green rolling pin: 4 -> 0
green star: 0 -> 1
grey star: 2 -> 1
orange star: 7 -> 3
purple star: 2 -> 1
......
ACTIVITY: Take each line in the listing that has the word "star" and copy it.

PROBLEM SOLUTION:
green star: 0 -> 1
grey star: 2 -> 1
orange star: 7 -> 3
purple star: 2 -> 1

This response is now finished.